Image change detection data:
:::
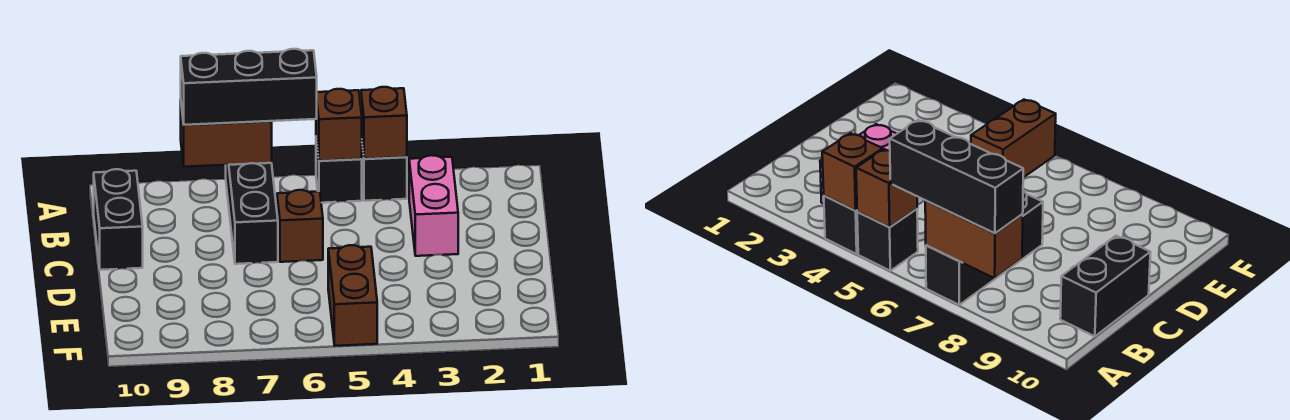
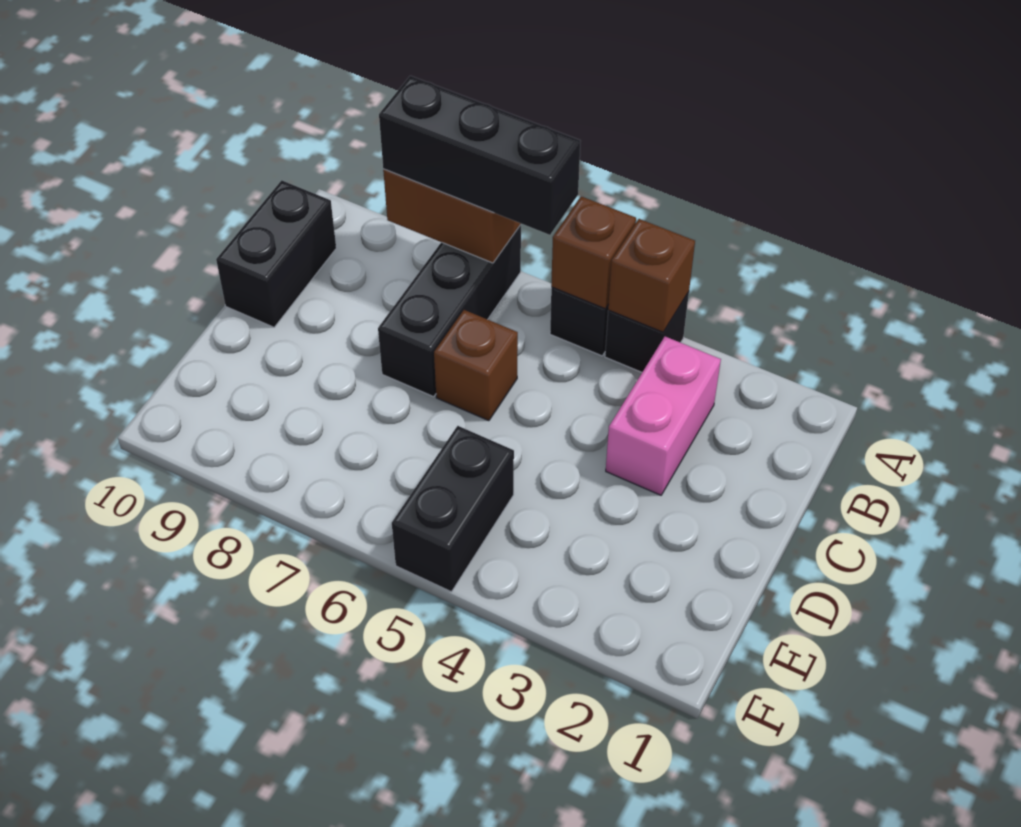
brown brick E5:F5 level 1 -> black brick E5:F5 level 1

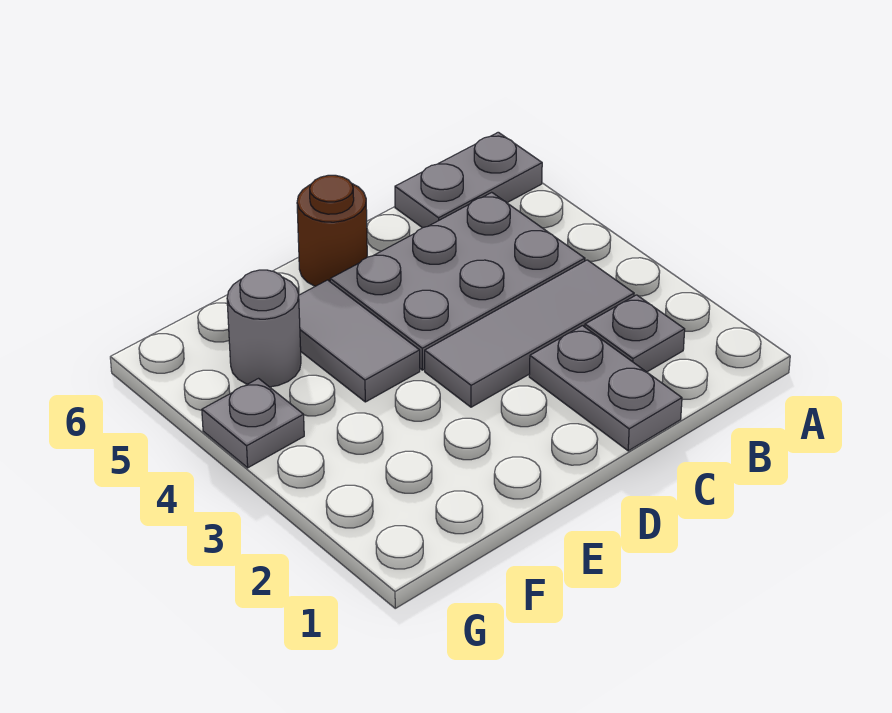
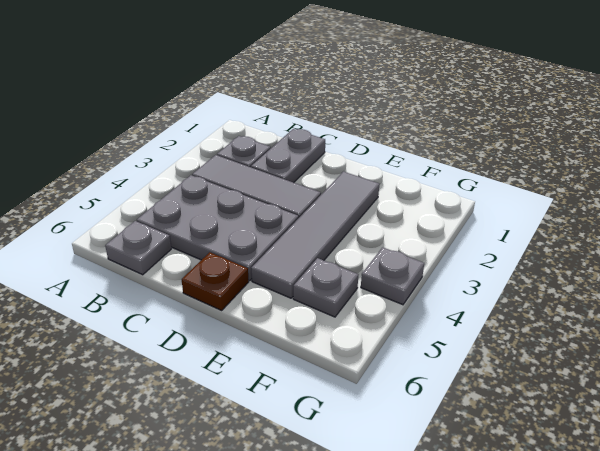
grey plate A6:B6 level 1 -> grey plate B6 level 1
brown round brick D6 level 1 -> brown plate D6 level 1
grey tile E4:E5 level 1 -> grey tile E2:E5 level 1
grey round brick F5 level 1 -> grey plate F5 level 1

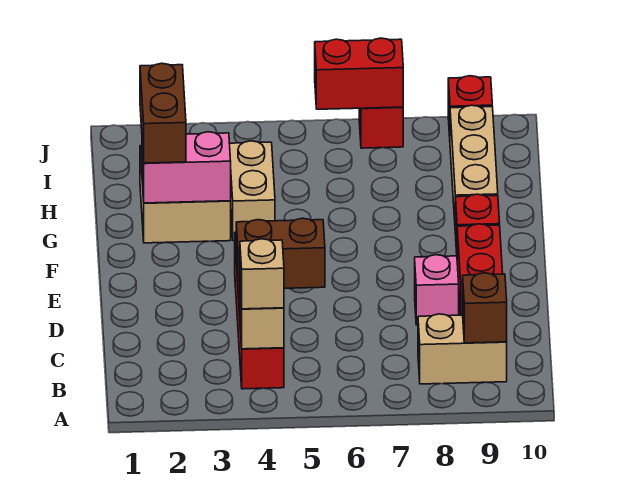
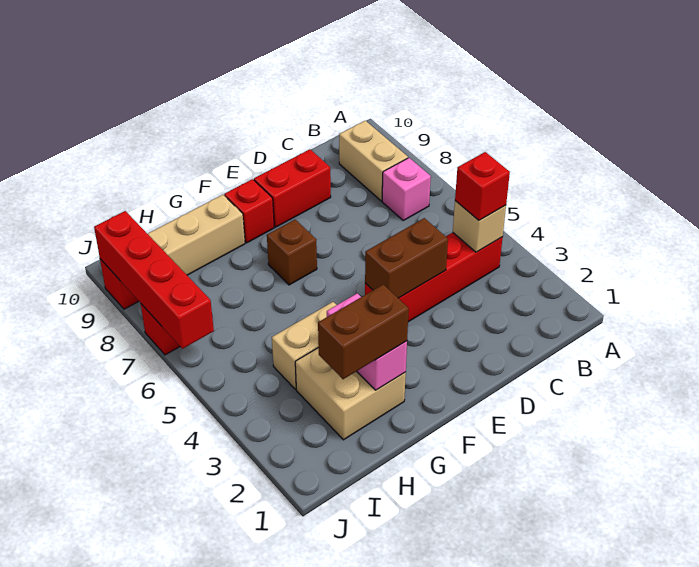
tan brick B4 level 3 -> red brick B4 level 3
brown brick B9 level 2 -> brown brick F7 level 1
brown brick D4:D5 level 2 -> brown brick D4:E4 level 2
pink brick D8 level 1 -> pink brick B7 level 1
red brick J6:J7 level 2 -> red brick J6:J9 level 2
:::
» **Directions for this task**
The answer must be every line from the records above that contains the word "brown", copied out.

» **Response for this exercise**
brown brick E5:F5 level 1 -> black brick E5:F5 level 1
brown round brick D6 level 1 -> brown plate D6 level 1
brown brick B9 level 2 -> brown brick F7 level 1
brown brick D4:D5 level 2 -> brown brick D4:E4 level 2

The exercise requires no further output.